§ Instructions to follow
The data that follows should be copied out exactly.

§ Data supplied
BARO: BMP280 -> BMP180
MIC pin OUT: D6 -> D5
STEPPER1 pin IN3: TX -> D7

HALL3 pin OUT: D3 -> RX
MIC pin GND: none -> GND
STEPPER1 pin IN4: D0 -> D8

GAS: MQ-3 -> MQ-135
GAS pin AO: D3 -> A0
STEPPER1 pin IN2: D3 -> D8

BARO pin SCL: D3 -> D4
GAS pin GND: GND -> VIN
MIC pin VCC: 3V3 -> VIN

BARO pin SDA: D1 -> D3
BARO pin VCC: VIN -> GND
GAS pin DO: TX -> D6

§ Result for this exercise
BARO: BMP280 -> BMP180
MIC pin OUT: D6 -> D5
STEPPER1 pin IN3: TX -> D7

HALL3 pin OUT: D3 -> RX
MIC pin GND: none -> GND
STEPPER1 pin IN4: D0 -> D8

GAS: MQ-3 -> MQ-135
GAS pin AO: D3 -> A0
STEPPER1 pin IN2: D3 -> D8

BARO pin SCL: D3 -> D4
GAS pin GND: GND -> VIN
MIC pin VCC: 3V3 -> VIN

BARO pin SDA: D1 -> D3
BARO pin VCC: VIN -> GND
GAS pin DO: TX -> D6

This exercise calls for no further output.